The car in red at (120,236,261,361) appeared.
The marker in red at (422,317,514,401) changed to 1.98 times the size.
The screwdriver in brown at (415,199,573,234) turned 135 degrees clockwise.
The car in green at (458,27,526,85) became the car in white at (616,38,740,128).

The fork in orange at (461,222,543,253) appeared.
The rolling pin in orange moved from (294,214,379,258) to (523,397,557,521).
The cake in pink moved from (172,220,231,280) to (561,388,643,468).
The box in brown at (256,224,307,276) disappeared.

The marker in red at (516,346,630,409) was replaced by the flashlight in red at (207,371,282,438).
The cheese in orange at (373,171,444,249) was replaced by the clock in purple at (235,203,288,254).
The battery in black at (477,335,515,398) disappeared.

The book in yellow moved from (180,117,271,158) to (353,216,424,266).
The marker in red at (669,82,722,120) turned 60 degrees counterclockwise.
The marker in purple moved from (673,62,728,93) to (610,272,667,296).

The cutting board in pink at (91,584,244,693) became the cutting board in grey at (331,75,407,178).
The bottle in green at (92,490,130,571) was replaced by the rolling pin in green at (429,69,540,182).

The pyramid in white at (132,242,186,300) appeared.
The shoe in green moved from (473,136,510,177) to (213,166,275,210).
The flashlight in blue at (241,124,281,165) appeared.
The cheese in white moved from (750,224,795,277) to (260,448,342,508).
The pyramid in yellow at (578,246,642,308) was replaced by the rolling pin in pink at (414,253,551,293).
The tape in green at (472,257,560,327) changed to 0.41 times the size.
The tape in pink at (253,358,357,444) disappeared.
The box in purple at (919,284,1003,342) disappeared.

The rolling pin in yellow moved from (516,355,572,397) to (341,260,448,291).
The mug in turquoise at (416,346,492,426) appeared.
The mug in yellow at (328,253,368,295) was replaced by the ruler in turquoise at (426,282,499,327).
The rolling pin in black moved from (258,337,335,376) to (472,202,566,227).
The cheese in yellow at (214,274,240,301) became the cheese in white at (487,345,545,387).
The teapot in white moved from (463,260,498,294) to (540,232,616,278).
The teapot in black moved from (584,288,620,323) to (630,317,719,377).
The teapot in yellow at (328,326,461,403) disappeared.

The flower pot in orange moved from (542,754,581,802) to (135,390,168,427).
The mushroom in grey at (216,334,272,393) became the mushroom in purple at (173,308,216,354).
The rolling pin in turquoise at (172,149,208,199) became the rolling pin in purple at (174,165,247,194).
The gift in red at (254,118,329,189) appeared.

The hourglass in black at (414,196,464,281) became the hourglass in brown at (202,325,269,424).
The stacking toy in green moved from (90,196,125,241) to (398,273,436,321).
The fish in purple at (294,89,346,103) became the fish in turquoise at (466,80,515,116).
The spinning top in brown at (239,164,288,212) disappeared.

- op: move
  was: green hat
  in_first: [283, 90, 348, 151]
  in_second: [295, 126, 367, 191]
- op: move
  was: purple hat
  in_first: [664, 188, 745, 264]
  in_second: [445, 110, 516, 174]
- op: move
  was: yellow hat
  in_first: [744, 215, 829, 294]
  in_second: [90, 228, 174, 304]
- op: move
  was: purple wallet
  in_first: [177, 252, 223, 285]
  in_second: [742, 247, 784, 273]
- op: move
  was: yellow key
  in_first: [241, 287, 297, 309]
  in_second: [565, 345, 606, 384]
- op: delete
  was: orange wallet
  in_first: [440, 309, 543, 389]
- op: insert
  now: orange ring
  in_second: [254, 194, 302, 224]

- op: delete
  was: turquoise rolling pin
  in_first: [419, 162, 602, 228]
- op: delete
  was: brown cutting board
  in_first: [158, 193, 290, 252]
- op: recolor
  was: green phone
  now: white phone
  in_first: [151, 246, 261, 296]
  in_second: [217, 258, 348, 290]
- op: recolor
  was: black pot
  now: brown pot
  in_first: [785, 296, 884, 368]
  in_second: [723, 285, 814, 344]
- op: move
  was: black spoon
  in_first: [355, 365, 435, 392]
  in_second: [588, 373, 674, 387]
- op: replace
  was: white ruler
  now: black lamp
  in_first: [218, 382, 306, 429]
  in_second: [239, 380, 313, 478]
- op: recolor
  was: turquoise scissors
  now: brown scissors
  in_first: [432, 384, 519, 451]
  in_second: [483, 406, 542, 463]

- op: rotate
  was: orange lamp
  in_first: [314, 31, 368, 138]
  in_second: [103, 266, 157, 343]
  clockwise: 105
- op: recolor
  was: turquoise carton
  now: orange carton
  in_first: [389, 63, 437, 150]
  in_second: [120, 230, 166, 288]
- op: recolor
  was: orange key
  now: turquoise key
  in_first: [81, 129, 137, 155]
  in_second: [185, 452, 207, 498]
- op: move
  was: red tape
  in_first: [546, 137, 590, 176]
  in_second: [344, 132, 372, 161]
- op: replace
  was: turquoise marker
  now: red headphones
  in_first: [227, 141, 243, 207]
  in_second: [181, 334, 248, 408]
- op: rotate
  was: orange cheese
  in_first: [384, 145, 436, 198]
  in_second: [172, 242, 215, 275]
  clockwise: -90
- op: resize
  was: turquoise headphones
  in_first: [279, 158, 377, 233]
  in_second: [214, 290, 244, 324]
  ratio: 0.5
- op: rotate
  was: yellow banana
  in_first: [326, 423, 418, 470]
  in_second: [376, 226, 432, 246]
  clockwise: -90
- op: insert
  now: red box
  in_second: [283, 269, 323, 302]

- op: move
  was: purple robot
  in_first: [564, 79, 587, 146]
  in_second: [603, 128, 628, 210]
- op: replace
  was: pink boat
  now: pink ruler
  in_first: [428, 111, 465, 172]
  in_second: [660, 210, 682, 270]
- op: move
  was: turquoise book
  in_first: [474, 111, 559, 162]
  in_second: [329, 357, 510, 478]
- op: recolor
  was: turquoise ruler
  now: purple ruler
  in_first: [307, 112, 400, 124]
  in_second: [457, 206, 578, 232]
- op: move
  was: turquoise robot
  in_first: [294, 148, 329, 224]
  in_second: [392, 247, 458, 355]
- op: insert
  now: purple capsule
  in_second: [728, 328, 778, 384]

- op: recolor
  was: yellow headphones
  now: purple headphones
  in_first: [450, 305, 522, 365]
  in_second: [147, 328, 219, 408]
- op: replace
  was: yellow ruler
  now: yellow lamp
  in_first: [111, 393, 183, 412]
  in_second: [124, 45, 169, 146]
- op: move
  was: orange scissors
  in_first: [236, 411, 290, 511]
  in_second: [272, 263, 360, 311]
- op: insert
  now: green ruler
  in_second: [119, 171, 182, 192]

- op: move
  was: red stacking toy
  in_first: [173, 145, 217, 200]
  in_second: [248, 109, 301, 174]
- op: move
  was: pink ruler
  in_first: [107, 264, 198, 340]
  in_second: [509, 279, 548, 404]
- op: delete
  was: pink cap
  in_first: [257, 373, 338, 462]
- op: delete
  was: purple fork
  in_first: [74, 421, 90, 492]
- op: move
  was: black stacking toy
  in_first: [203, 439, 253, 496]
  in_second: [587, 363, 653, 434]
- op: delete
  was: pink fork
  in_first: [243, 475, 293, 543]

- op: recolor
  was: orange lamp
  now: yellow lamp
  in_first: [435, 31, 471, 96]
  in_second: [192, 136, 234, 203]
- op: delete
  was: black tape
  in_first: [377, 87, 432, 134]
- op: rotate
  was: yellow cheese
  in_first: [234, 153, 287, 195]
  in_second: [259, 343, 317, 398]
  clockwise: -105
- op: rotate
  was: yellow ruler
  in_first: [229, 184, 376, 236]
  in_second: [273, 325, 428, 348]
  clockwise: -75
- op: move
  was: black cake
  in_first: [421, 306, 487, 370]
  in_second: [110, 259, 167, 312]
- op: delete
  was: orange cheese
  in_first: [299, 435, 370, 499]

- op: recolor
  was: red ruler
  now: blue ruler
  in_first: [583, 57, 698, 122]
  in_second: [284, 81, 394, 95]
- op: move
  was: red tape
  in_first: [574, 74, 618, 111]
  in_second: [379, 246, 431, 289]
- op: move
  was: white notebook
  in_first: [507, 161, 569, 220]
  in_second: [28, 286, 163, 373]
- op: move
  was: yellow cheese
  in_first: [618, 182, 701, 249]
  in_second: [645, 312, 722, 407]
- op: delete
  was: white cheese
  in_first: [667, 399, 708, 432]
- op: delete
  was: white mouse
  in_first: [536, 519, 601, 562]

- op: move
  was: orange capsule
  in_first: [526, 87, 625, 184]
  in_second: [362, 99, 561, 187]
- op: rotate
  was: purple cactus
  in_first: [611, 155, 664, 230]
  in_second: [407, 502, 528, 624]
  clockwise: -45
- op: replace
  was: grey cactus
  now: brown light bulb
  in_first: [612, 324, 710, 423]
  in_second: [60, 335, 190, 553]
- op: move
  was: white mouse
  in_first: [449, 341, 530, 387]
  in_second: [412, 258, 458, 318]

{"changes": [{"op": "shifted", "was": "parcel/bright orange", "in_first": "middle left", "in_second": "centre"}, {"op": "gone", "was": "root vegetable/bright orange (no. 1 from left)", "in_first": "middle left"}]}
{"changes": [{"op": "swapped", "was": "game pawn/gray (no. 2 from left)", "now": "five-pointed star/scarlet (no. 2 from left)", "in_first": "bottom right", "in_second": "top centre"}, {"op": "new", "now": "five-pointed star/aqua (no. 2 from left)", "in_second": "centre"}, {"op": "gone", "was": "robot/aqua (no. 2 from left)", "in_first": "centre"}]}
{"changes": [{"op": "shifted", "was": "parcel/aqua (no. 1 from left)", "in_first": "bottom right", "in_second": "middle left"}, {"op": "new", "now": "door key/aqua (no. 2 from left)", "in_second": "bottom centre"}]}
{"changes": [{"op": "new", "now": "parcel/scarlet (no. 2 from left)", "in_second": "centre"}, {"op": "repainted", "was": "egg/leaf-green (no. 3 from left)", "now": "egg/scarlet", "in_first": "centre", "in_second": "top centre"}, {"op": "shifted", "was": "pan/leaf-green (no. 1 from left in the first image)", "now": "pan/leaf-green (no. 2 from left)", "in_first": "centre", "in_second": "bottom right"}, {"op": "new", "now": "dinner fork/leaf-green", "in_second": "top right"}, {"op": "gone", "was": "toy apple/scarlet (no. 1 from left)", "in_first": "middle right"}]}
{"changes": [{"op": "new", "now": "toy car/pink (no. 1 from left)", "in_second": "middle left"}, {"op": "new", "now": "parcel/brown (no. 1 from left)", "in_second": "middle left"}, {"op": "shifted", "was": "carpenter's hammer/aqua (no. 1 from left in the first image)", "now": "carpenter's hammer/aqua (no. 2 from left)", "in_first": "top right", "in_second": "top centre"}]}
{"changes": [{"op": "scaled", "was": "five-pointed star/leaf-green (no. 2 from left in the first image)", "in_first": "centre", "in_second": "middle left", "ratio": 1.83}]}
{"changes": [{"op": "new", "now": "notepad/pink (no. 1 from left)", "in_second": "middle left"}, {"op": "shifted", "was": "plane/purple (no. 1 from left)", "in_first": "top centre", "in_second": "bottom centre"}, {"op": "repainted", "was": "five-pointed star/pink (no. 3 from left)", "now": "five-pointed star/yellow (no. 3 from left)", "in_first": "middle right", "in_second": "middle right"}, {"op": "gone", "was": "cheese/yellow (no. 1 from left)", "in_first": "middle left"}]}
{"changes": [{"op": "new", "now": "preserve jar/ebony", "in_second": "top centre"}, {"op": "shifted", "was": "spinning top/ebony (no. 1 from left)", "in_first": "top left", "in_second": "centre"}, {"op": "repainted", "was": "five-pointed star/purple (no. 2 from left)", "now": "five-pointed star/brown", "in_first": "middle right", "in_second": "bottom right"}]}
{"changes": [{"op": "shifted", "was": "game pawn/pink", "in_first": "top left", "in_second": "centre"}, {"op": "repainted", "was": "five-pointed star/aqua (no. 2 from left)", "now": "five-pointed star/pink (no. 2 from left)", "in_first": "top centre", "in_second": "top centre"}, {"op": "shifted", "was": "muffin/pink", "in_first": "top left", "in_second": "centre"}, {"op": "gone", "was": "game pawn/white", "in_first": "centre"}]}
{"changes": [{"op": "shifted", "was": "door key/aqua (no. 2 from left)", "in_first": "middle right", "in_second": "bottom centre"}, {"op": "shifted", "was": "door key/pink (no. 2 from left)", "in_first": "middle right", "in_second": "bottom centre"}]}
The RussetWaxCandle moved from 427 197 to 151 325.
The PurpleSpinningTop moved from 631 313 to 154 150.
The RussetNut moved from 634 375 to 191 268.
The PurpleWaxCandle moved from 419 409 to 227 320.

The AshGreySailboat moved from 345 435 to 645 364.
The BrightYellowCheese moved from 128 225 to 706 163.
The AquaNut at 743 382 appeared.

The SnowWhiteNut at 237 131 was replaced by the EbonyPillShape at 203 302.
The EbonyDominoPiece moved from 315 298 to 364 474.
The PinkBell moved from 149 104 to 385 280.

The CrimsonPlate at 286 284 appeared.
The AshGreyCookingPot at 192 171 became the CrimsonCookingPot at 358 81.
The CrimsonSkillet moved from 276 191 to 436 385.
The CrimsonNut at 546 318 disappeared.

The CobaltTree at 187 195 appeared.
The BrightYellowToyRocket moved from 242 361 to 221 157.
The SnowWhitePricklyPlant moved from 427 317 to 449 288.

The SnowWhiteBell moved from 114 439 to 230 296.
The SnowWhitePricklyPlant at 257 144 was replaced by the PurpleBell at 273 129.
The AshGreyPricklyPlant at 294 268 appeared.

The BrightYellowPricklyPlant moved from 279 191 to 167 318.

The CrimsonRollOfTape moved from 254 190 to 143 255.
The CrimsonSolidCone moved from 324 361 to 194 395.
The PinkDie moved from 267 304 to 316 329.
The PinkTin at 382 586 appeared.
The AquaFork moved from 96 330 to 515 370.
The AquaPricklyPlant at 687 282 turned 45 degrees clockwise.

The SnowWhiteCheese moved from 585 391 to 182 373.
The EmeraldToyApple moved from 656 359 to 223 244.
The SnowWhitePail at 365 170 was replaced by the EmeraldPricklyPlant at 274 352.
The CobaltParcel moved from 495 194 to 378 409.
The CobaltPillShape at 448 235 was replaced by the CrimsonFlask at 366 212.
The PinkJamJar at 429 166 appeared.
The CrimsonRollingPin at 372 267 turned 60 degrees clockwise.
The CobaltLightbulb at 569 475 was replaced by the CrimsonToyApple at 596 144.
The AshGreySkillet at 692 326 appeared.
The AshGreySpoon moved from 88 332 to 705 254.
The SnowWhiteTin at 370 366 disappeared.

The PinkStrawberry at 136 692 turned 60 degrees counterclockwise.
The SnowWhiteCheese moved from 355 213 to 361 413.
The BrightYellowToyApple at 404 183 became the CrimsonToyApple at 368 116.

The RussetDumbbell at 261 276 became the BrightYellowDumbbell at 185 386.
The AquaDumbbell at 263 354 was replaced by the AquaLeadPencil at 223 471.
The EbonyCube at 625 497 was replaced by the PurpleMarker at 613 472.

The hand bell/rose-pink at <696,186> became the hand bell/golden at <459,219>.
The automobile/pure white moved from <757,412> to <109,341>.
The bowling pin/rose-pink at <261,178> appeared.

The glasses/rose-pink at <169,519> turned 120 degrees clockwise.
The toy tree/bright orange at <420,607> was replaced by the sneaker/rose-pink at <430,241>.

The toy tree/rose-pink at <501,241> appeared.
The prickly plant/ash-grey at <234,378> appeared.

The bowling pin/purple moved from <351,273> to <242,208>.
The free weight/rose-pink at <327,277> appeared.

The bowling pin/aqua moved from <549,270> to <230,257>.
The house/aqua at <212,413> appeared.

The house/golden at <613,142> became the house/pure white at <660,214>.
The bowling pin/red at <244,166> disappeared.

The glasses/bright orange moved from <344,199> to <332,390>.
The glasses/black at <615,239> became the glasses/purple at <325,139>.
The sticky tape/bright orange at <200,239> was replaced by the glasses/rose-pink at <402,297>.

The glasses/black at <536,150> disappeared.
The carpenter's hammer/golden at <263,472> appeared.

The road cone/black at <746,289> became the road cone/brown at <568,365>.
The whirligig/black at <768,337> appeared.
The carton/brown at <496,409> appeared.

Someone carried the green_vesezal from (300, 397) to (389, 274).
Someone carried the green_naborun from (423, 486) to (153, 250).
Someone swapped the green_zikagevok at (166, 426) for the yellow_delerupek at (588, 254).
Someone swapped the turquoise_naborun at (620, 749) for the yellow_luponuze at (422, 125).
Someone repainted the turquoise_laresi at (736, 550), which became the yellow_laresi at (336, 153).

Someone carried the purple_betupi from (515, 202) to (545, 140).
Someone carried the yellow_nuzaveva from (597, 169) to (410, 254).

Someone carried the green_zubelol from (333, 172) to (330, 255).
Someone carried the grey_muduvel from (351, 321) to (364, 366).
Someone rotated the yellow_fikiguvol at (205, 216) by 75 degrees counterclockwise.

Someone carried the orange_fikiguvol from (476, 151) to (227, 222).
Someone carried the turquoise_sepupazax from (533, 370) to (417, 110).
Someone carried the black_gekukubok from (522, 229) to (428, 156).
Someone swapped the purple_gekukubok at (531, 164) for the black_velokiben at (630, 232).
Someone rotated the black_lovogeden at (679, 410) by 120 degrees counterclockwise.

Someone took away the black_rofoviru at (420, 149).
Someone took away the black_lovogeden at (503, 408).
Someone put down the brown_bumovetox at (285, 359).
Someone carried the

+---+

AIM OF THE TASK: The answer must consist of every line above that contains the word "wallet".

RESPONSE TO THIS EXERCISE:
  was: purple wallet
  was: orange wallet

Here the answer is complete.